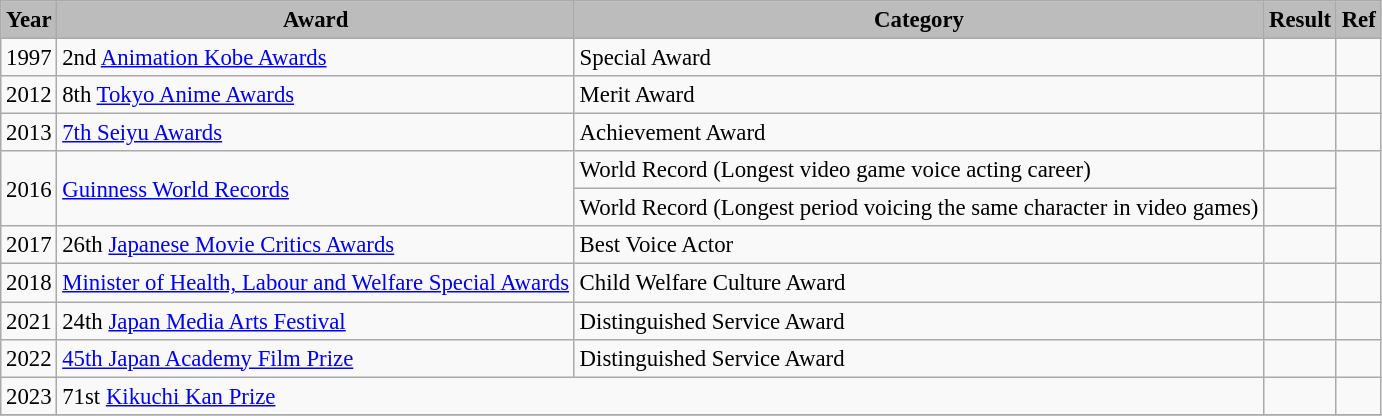
71st Kikuchi Kan Prize [660, 396]
2017 [29, 245]
Category [918, 20]
45th Japan Academy Film Prize [316, 358]
Achievement Award [918, 133]
Award [316, 20]
World Record (Longest video game voice acting career) [918, 170]
World Record (Longest period voicing the same character in video games) [918, 208]
Year [29, 20]
Ref [1358, 20]
1997 [29, 58]
7th Seiyu Awards [316, 133]
2021 [29, 321]
Result [1300, 20]
Child Welfare Culture Award [918, 283]
2018 [29, 283]
2016 [29, 188]
Special Award [918, 58]
2023 [29, 396]
Guinness World Records [316, 188]
Minister of Health, Labour and Welfare Special Awards [316, 283]
2013 [29, 133]
26th Japanese Movie Critics Awards [316, 245]
2012 [29, 95]
2022 [29, 358]
8th Tokyo Anime Awards [316, 95]
24th Japan Media Arts Festival [316, 321]
2nd Animation Kobe Awards [316, 58]
Best Voice Actor [918, 245]
Merit Award [918, 95]
Capture the cell that displays the provided text and extract its (x, y) central coordinate. 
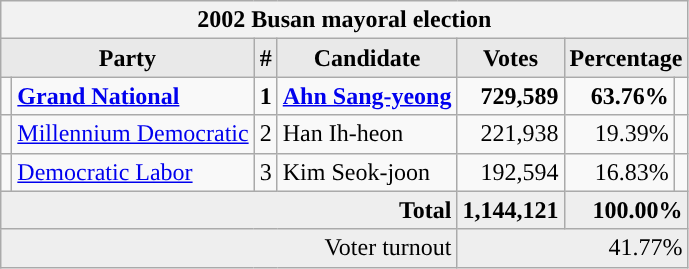
Kim Seok-joon (367, 172)
Percentage (626, 58)
16.83% (619, 172)
3 (266, 172)
41.77% (572, 248)
Democratic Labor (133, 172)
2 (266, 134)
Candidate (367, 58)
Party (128, 58)
# (266, 58)
192,594 (510, 172)
Total (229, 210)
1 (266, 96)
2002 Busan mayoral election (344, 20)
Millennium Democratic (133, 134)
Votes (510, 58)
729,589 (510, 96)
Ahn Sang-yeong (367, 96)
19.39% (619, 134)
221,938 (510, 134)
Grand National (133, 96)
Voter turnout (229, 248)
1,144,121 (510, 210)
100.00% (626, 210)
63.76% (619, 96)
Han Ih-heon (367, 134)
Detect which cell encompasses the target text, then output its [x, y] center coordinate. 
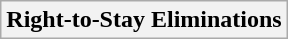
Right-to-Stay Eliminations [144, 20]
Extract the [X, Y] coordinate from the center of the cell holding the provided text.  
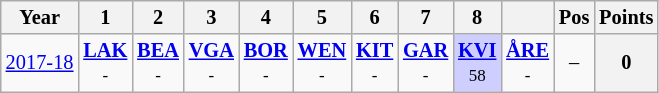
VGA- [212, 63]
KVI58 [477, 63]
Year [40, 17]
4 [266, 17]
1 [105, 17]
3 [212, 17]
0 [626, 63]
2017-18 [40, 63]
WEN- [322, 63]
Pos [574, 17]
BOR- [266, 63]
8 [477, 17]
5 [322, 17]
BEA- [158, 63]
ÅRE- [528, 63]
6 [374, 17]
GAR- [426, 63]
Points [626, 17]
2 [158, 17]
7 [426, 17]
LAK- [105, 63]
KIT- [374, 63]
– [574, 63]
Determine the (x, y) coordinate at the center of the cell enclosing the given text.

──────────

§ **INSTRUCTIONS FOR THE TASK**
Recast the records starting at the line containing "Kim Seok-joon (367, 172)" and ending at the line containing "Extract the [X, Y]" as a Markdown table with two columns, Row and Record line. Leave out blank lines and pictures.

§ **WRITTEN SOLUTION**
| Row | Record line |
|---|---|
| 1 | Kim Seok-joon (367, 172) |
| 2 | Percentage (626, 58) |
| 3 | 16.83% (619, 172) |
| 4 | 3 (266, 172) |
| 5 | 41.77% (572, 248) |
| 6 | Democratic Labor (133, 172) |
| 7 | 2 (266, 134) |
| 8 | Candidate (367, 58) |
| 9 | Party (128, 58) |
| 10 | # (266, 58) |
| 11 | 192,594 (510, 172) |
| 12 | Total (229, 210) |
| 13 | 1 (266, 96) |
| 14 | 2002 Busan mayoral election (344, 20) |
| 15 | Millennium Democratic (133, 134) |
| 16 | Votes (510, 58) |
| 17 | 729,589 (510, 96) |
| 18 | Ahn Sang-yeong (367, 96) |
| 19 | 19.39% (619, 134) |
| 20 | 221,938 (510, 134) |
| 21 | Grand National (133, 96) |
| 22 | Voter turnout (229, 248) |
| 23 | 1,144,121 (510, 210) |
| 24 | 100.00% (626, 210) |
| 25 | 63.76% (619, 96) |
| 26 | Han Ih-heon (367, 134) |
| 27 | Detect which cell encompasses the target text, then output its [x, y] center coordinate.  |
| 28 | Right-to-Stay Eliminations [144, 20] |
| 29 | Extract the [X, Y] coordinate from the center of the cell holding the provided text.   |